> [Try it]: In the entries below, find the line with "grey cylinder: 1 -> 2" and print exactly every line from there up to and including the line with "turquoise bucket: 2 -> 1", with no other lines.

> [Materials provided]:
● ● ● ● ● ● ●

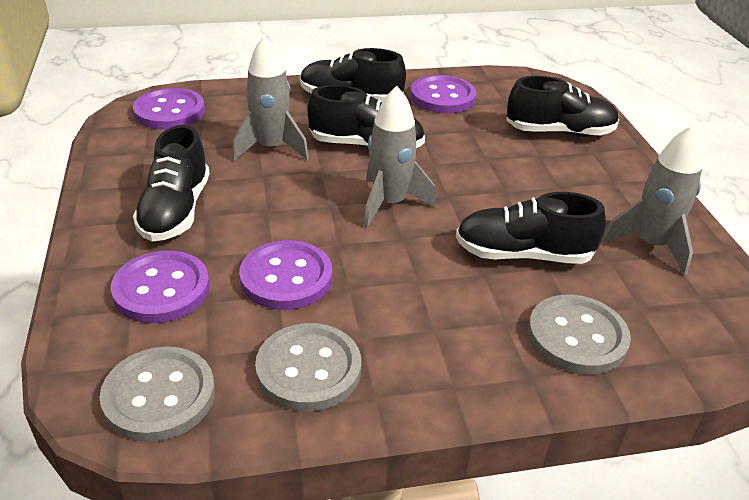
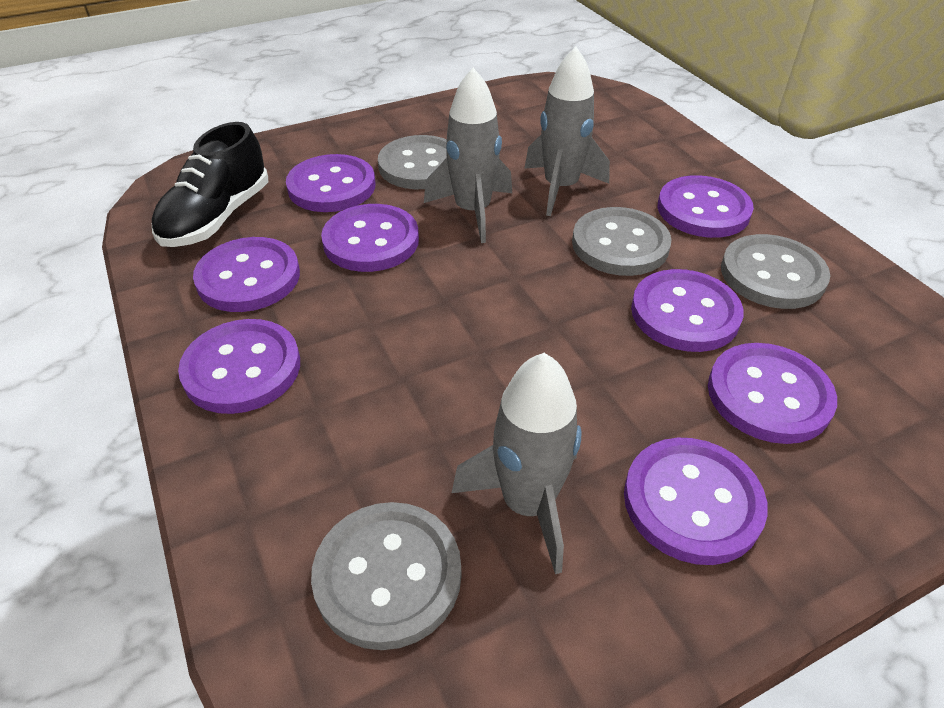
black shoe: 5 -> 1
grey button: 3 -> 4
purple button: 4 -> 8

● ● ● ● ● ● ●

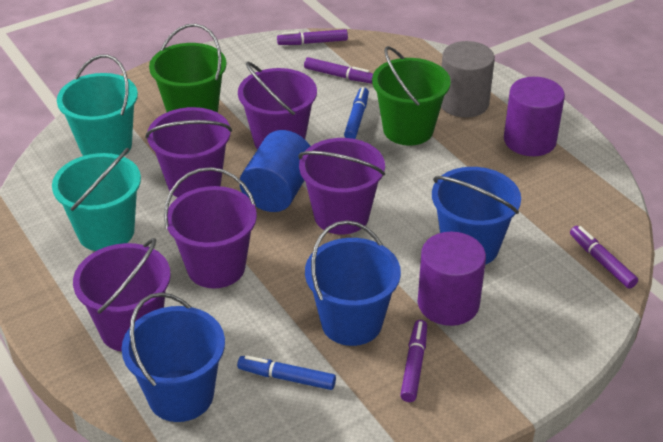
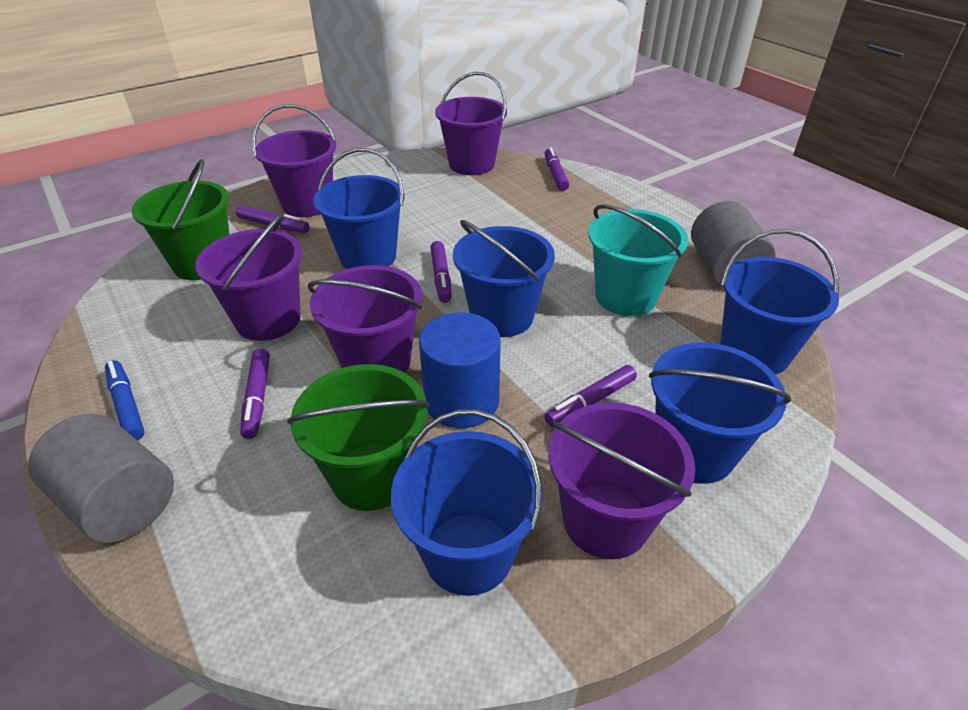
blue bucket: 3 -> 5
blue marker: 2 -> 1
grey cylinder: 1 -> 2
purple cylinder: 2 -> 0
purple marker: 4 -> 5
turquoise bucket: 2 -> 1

● ● ● ● ● ● ●

> [Response to this task]:
grey cylinder: 1 -> 2
purple cylinder: 2 -> 0
purple marker: 4 -> 5
turquoise bucket: 2 -> 1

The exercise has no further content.